▶ **WORK TO BE COMPLETED**:
Complete, exact copies of all entries are needed.
** DATA PROVIDED follows **
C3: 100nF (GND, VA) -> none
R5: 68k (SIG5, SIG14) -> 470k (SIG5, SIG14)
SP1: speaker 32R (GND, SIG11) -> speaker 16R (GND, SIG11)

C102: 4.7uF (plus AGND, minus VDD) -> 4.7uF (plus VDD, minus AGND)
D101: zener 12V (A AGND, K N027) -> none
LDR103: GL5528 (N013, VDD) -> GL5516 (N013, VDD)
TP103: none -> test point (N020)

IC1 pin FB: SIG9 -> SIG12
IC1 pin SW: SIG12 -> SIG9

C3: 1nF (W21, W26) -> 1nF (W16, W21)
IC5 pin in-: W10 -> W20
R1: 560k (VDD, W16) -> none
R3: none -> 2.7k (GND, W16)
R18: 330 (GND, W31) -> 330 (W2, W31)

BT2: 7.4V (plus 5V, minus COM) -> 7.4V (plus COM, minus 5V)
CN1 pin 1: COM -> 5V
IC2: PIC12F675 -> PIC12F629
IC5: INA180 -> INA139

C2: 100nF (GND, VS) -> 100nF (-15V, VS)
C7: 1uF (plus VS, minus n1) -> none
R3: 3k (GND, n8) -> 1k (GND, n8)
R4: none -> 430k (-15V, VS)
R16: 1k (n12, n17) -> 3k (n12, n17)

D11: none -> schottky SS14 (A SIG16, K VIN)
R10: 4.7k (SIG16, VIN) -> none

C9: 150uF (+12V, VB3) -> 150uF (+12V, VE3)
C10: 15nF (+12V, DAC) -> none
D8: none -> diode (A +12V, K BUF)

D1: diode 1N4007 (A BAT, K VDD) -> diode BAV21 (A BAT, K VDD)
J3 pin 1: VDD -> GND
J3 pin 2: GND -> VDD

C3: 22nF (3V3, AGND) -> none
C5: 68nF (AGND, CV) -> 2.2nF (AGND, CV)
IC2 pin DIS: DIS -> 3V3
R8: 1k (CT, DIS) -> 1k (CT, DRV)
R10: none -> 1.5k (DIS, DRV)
** End of DATA PROVIDED **
▶ **FINISHED TASK**:
C3: 100nF (GND, VA) -> none
R5: 68k (SIG5, SIG14) -> 470k (SIG5, SIG14)
SP1: speaker 32R (GND, SIG11) -> speaker 16R (GND, SIG11)

C102: 4.7uF (plus AGND, minus VDD) -> 4.7uF (plus VDD, minus AGND)
D101: zener 12V (A AGND, K N027) -> none
LDR103: GL5528 (N013, VDD) -> GL5516 (N013, VDD)
TP103: none -> test point (N020)

IC1 pin FB: SIG9 -> SIG12
IC1 pin SW: SIG12 -> SIG9

C3: 1nF (W21, W26) -> 1nF (W16, W21)
IC5 pin in-: W10 -> W20
R1: 560k (VDD, W16) -> none
R3: none -> 2.7k (GND, W16)
R18: 330 (GND, W31) -> 330 (W2, W31)

BT2: 7.4V (plus 5V, minus COM) -> 7.4V (plus COM, minus 5V)
CN1 pin 1: COM -> 5V
IC2: PIC12F675 -> PIC12F629
IC5: INA180 -> INA139

C2: 100nF (GND, VS) -> 100nF (-15V, VS)
C7: 1uF (plus VS, minus n1) -> none
R3: 3k (GND, n8) -> 1k (GND, n8)
R4: none -> 430k (-15V, VS)
R16: 1k (n12, n17) -> 3k (n12, n17)

D11: none -> schottky SS14 (A SIG16, K VIN)
R10: 4.7k (SIG16, VIN) -> none

C9: 150uF (+12V, VB3) -> 150uF (+12V, VE3)
C10: 15nF (+12V, DAC) -> none
D8: none -> diode (A +12V, K BUF)

D1: diode 1N4007 (A BAT, K VDD) -> diode BAV21 (A BAT, K VDD)
J3 pin 1: VDD -> GND
J3 pin 2: GND -> VDD

C3: 22nF (3V3, AGND) -> none
C5: 68nF (AGND, CV) -> 2.2nF (AGND, CV)
IC2 pin DIS: DIS -> 3V3
R8: 1k (CT, DIS) -> 1k (CT, DRV)
R10: none -> 1.5k (DIS, DRV)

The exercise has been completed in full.